Requirement: Count each line below that has the word "sofa" in it, and give only the total.

Stored items:
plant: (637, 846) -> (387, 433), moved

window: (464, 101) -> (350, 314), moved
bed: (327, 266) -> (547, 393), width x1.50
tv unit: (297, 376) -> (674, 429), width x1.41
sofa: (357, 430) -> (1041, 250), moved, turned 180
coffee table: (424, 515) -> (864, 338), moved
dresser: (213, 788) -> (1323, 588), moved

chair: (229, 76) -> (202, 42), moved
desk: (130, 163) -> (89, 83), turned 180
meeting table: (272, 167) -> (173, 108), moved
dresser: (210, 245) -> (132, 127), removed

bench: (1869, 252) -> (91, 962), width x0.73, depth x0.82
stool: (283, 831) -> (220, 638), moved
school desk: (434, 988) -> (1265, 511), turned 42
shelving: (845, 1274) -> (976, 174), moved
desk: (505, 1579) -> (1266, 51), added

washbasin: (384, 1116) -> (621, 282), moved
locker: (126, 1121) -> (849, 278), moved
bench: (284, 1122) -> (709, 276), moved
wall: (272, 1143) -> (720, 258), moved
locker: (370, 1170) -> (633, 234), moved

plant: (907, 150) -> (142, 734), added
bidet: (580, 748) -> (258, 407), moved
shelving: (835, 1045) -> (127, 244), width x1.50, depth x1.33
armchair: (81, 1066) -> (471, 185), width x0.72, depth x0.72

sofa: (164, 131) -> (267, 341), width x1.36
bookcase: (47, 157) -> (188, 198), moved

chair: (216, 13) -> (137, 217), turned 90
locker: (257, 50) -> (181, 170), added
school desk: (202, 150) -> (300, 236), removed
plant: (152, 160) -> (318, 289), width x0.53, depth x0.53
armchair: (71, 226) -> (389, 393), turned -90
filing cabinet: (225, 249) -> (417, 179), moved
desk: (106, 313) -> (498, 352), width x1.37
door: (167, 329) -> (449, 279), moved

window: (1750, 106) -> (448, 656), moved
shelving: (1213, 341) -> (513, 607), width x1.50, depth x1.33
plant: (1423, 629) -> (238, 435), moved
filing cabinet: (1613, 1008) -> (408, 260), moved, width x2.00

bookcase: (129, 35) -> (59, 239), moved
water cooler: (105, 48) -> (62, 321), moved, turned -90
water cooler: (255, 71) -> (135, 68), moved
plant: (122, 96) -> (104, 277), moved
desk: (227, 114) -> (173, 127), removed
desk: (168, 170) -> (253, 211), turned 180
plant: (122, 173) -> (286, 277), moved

Task result: 2